■ MATERIAL TO PROCESS
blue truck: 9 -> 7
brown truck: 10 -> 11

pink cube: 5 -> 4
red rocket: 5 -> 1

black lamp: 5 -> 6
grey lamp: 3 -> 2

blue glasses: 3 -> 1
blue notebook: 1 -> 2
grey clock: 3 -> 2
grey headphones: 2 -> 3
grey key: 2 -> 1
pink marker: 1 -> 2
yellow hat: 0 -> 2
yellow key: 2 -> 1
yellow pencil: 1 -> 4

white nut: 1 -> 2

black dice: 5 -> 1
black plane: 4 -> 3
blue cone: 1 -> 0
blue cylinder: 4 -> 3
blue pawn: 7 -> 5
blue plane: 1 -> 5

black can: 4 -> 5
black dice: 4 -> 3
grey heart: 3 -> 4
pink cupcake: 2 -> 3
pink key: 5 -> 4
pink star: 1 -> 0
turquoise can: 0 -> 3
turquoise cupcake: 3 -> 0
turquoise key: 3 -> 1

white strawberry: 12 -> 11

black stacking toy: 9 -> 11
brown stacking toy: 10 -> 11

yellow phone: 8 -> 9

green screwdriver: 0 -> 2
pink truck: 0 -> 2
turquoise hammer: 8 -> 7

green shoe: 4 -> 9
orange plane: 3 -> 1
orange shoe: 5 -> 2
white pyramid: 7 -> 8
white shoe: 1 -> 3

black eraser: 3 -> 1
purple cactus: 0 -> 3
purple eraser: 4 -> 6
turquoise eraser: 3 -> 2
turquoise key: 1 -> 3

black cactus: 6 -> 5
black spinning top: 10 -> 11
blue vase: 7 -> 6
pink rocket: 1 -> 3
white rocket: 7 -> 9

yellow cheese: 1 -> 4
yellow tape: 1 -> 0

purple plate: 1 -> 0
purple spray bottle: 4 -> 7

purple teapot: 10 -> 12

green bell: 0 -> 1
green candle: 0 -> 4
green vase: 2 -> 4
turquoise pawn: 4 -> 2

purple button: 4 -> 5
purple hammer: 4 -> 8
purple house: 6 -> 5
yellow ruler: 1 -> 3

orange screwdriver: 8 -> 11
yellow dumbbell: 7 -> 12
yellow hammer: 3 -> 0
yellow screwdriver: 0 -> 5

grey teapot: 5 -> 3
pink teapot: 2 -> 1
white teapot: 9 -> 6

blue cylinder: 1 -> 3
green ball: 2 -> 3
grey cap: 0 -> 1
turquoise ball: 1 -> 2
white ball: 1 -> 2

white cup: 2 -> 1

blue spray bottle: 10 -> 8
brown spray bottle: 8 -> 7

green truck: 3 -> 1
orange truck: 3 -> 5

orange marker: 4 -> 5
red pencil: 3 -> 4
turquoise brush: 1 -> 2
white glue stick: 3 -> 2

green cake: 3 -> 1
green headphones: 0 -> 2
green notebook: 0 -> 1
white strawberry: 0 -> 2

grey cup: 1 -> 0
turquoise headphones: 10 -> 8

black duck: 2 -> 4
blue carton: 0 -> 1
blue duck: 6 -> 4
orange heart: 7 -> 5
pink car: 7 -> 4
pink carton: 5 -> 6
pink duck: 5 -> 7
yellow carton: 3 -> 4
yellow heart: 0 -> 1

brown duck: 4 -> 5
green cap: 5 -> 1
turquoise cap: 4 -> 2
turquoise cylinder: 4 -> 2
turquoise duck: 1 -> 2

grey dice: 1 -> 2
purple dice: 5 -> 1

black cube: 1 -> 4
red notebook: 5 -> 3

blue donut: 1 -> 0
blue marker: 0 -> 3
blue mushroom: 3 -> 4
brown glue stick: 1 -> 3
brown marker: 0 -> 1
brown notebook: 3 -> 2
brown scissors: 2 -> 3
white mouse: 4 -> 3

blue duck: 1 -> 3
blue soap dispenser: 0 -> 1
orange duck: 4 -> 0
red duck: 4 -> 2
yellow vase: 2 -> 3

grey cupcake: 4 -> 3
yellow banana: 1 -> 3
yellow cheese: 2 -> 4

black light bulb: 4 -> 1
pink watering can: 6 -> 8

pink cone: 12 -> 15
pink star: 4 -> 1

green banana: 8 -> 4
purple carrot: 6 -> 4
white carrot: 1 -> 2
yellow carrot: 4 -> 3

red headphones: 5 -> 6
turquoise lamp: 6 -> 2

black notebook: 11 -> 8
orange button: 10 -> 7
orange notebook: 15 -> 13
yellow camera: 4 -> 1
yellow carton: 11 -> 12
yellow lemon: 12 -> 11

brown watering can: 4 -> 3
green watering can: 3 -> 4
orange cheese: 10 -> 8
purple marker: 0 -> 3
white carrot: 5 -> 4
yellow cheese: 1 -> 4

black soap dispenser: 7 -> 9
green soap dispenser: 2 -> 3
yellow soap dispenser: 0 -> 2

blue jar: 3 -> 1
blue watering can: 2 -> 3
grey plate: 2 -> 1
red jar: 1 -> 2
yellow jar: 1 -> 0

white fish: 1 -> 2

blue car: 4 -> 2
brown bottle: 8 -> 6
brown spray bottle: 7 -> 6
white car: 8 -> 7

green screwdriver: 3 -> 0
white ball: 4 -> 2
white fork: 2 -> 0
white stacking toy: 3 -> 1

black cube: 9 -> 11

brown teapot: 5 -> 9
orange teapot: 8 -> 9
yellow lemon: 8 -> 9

■ PROBLEM TO SOLVE
Each line from the first line of the listing through the line with "orange heart: 7 -> 5" must be output exactly, both ends included, and no other line may appear.

■ RESPONSE BELOW
blue truck: 9 -> 7
brown truck: 10 -> 11

pink cube: 5 -> 4
red rocket: 5 -> 1

black lamp: 5 -> 6
grey lamp: 3 -> 2

blue glasses: 3 -> 1
blue notebook: 1 -> 2
grey clock: 3 -> 2
grey headphones: 2 -> 3
grey key: 2 -> 1
pink marker: 1 -> 2
yellow hat: 0 -> 2
yellow key: 2 -> 1
yellow pencil: 1 -> 4

white nut: 1 -> 2

black dice: 5 -> 1
black plane: 4 -> 3
blue cone: 1 -> 0
blue cylinder: 4 -> 3
blue pawn: 7 -> 5
blue plane: 1 -> 5

black can: 4 -> 5
black dice: 4 -> 3
grey heart: 3 -> 4
pink cupcake: 2 -> 3
pink key: 5 -> 4
pink star: 1 -> 0
turquoise can: 0 -> 3
turquoise cupcake: 3 -> 0
turquoise key: 3 -> 1

white strawberry: 12 -> 11

black stacking toy: 9 -> 11
brown stacking toy: 10 -> 11

yellow phone: 8 -> 9

green screwdriver: 0 -> 2
pink truck: 0 -> 2
turquoise hammer: 8 -> 7

green shoe: 4 -> 9
orange plane: 3 -> 1
orange shoe: 5 -> 2
white pyramid: 7 -> 8
white shoe: 1 -> 3

black eraser: 3 -> 1
purple cactus: 0 -> 3
purple eraser: 4 -> 6
turquoise eraser: 3 -> 2
turquoise key: 1 -> 3

black cactus: 6 -> 5
black spinning top: 10 -> 11
blue vase: 7 -> 6
pink rocket: 1 -> 3
white rocket: 7 -> 9

yellow cheese: 1 -> 4
yellow tape: 1 -> 0

purple plate: 1 -> 0
purple spray bottle: 4 -> 7

purple teapot: 10 -> 12

green bell: 0 -> 1
green candle: 0 -> 4
green vase: 2 -> 4
turquoise pawn: 4 -> 2

purple button: 4 -> 5
purple hammer: 4 -> 8
purple house: 6 -> 5
yellow ruler: 1 -> 3

orange screwdriver: 8 -> 11
yellow dumbbell: 7 -> 12
yellow hammer: 3 -> 0
yellow screwdriver: 0 -> 5

grey teapot: 5 -> 3
pink teapot: 2 -> 1
white teapot: 9 -> 6

blue cylinder: 1 -> 3
green ball: 2 -> 3
grey cap: 0 -> 1
turquoise ball: 1 -> 2
white ball: 1 -> 2

white cup: 2 -> 1

blue spray bottle: 10 -> 8
brown spray bottle: 8 -> 7

green truck: 3 -> 1
orange truck: 3 -> 5

orange marker: 4 -> 5
red pencil: 3 -> 4
turquoise brush: 1 -> 2
white glue stick: 3 -> 2

green cake: 3 -> 1
green headphones: 0 -> 2
green notebook: 0 -> 1
white strawberry: 0 -> 2

grey cup: 1 -> 0
turquoise headphones: 10 -> 8

black duck: 2 -> 4
blue carton: 0 -> 1
blue duck: 6 -> 4
orange heart: 7 -> 5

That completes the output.